LISTED ENTRIES below:

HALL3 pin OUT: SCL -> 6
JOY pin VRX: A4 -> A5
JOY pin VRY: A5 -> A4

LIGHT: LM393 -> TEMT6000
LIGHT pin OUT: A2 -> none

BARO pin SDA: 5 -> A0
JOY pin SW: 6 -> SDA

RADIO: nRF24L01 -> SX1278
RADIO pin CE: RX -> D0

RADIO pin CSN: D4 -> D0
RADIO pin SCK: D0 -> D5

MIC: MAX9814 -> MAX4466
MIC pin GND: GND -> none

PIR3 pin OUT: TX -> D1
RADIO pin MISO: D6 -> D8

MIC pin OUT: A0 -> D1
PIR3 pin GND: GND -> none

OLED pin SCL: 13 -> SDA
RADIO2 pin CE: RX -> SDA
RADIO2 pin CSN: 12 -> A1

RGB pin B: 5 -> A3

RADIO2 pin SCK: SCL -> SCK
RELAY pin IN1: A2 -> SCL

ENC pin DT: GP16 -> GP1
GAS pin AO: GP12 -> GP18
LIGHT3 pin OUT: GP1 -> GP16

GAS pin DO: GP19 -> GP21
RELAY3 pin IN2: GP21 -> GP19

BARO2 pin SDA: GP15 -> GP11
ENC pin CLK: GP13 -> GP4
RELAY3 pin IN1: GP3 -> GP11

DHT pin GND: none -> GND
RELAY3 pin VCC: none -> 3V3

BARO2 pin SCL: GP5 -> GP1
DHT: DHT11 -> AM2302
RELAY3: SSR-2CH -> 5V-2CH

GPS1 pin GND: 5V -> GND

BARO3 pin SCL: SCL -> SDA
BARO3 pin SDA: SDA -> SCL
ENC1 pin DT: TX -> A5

End of LISTED ENTRIES.

**TASK BRIEF:**
Would you please copy the lines above, from the one holding "BARO3 pin SCL: SCL -> SDA" through the last, and nothing else?

**TASK OUTPUT:**
BARO3 pin SCL: SCL -> SDA
BARO3 pin SDA: SDA -> SCL
ENC1 pin DT: TX -> A5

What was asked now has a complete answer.